(Excerpts from a dataset)
-------
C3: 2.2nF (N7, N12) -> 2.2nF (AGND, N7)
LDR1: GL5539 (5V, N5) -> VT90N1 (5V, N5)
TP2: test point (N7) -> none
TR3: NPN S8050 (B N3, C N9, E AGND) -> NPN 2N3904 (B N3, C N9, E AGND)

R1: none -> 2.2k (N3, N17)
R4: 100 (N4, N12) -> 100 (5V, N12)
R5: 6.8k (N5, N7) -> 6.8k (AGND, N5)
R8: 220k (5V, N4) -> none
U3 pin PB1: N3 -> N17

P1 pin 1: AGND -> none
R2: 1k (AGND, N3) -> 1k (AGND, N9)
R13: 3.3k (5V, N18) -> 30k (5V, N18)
-------
• Problem
Give all the records above again, wording unchanged.

• Solution to this task
C3: 2.2nF (N7, N12) -> 2.2nF (AGND, N7)
LDR1: GL5539 (5V, N5) -> VT90N1 (5V, N5)
TP2: test point (N7) -> none
TR3: NPN S8050 (B N3, C N9, E AGND) -> NPN 2N3904 (B N3, C N9, E AGND)

R1: none -> 2.2k (N3, N17)
R4: 100 (N4, N12) -> 100 (5V, N12)
R5: 6.8k (N5, N7) -> 6.8k (AGND, N5)
R8: 220k (5V, N4) -> none
U3 pin PB1: N3 -> N17

P1 pin 1: AGND -> none
R2: 1k (AGND, N3) -> 1k (AGND, N9)
R13: 3.3k (5V, N18) -> 30k (5V, N18)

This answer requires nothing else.